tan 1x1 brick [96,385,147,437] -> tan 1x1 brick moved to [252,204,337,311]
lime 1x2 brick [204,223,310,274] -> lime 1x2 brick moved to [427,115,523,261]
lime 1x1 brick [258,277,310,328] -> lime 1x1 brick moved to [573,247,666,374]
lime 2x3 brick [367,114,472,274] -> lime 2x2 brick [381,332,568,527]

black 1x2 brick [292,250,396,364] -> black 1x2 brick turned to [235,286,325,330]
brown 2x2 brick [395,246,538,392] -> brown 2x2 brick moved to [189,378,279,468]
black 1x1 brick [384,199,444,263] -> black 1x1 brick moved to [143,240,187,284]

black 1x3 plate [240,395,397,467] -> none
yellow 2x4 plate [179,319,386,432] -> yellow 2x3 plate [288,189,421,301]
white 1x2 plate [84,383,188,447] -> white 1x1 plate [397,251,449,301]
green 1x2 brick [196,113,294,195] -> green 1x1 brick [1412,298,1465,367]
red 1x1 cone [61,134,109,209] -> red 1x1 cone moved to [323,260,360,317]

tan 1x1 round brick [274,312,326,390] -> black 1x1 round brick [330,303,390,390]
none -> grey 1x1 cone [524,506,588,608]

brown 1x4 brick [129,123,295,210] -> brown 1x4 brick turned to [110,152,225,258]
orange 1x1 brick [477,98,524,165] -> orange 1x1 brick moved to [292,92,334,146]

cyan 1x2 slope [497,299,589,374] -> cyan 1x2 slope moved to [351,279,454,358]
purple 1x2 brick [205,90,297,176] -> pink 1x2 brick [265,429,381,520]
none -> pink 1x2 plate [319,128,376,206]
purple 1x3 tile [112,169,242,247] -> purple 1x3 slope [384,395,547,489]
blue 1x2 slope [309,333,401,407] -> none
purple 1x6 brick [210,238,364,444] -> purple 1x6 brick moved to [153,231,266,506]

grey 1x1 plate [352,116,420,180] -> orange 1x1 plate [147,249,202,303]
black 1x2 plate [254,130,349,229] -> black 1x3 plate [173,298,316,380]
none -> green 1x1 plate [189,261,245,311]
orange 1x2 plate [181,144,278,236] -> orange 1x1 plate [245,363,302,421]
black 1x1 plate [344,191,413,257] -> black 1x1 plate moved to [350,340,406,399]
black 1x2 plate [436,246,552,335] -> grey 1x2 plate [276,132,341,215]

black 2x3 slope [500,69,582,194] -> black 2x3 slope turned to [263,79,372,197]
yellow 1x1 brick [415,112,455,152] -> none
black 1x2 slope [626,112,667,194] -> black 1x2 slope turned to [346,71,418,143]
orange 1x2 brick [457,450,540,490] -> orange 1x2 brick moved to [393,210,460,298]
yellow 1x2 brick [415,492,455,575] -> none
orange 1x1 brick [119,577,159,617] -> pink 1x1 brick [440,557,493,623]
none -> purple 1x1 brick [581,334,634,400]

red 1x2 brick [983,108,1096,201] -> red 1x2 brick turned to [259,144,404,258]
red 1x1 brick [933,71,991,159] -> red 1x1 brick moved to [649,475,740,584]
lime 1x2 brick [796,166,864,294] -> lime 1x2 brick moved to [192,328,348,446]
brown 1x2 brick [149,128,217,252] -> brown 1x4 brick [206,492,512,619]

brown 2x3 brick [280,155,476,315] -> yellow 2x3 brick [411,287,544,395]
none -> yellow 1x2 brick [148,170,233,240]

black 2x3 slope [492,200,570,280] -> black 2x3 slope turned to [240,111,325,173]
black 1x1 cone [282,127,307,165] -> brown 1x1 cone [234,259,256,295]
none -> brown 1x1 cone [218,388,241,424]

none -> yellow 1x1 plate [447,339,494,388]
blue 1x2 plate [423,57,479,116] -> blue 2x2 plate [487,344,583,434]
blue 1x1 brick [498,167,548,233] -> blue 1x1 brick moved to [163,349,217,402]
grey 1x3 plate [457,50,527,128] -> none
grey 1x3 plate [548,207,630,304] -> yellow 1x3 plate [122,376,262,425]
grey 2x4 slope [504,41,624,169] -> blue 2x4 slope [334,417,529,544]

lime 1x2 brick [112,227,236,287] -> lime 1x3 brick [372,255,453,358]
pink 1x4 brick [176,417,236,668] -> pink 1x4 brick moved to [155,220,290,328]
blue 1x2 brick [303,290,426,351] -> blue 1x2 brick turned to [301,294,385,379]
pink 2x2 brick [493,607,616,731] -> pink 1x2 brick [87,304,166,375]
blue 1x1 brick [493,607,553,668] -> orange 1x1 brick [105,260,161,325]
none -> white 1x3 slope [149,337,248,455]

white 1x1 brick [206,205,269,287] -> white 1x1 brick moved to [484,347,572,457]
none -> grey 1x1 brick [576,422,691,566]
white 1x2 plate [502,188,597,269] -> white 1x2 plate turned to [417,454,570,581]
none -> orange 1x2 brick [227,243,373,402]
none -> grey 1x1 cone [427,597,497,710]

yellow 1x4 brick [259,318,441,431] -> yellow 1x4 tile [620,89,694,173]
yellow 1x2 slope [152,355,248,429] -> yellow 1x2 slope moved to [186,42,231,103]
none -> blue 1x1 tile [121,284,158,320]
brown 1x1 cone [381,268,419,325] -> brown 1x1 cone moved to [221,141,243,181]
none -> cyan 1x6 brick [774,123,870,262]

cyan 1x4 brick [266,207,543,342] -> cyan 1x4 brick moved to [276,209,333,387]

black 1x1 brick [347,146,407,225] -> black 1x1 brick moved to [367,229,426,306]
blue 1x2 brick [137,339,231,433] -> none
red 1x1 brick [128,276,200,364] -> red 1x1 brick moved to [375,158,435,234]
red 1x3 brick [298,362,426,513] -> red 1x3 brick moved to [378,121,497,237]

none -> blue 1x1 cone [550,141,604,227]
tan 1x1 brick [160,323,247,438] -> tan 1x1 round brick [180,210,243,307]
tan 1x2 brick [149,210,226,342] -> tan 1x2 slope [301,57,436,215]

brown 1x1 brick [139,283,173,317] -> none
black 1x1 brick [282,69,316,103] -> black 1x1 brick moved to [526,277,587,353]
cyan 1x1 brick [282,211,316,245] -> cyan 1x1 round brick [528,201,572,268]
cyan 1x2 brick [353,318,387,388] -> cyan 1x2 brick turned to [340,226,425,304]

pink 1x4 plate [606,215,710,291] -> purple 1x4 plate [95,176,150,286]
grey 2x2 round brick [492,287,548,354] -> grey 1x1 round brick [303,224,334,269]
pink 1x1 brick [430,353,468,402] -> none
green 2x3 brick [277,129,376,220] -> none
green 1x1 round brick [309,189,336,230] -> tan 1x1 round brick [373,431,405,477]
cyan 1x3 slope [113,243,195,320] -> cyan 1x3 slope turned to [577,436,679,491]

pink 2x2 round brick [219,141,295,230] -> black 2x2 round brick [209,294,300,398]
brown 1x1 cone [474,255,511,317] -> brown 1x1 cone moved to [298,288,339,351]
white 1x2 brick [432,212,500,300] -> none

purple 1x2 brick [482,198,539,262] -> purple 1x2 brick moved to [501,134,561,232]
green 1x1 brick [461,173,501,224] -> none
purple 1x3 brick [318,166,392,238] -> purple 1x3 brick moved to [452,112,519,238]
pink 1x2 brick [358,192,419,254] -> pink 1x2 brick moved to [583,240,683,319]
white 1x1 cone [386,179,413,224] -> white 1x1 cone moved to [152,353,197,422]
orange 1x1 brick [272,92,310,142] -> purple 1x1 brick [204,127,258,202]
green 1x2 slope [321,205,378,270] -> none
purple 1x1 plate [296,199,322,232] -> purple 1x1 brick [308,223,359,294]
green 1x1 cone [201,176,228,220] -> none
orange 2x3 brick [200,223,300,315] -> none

#####

** Task details **
Note every line above where the string "purple" shows up, and copy those lines.

** Answer to this exercise **
purple 1x2 brick [205,90,297,176] -> pink 1x2 brick [265,429,381,520]
purple 1x3 tile [112,169,242,247] -> purple 1x3 slope [384,395,547,489]
purple 1x6 brick [210,238,364,444] -> purple 1x6 brick moved to [153,231,266,506]
none -> purple 1x1 brick [581,334,634,400]
pink 1x4 plate [606,215,710,291] -> purple 1x4 plate [95,176,150,286]
purple 1x2 brick [482,198,539,262] -> purple 1x2 brick moved to [501,134,561,232]
purple 1x3 brick [318,166,392,238] -> purple 1x3 brick moved to [452,112,519,238]
orange 1x1 brick [272,92,310,142] -> purple 1x1 brick [204,127,258,202]
purple 1x1 plate [296,199,322,232] -> purple 1x1 brick [308,223,359,294]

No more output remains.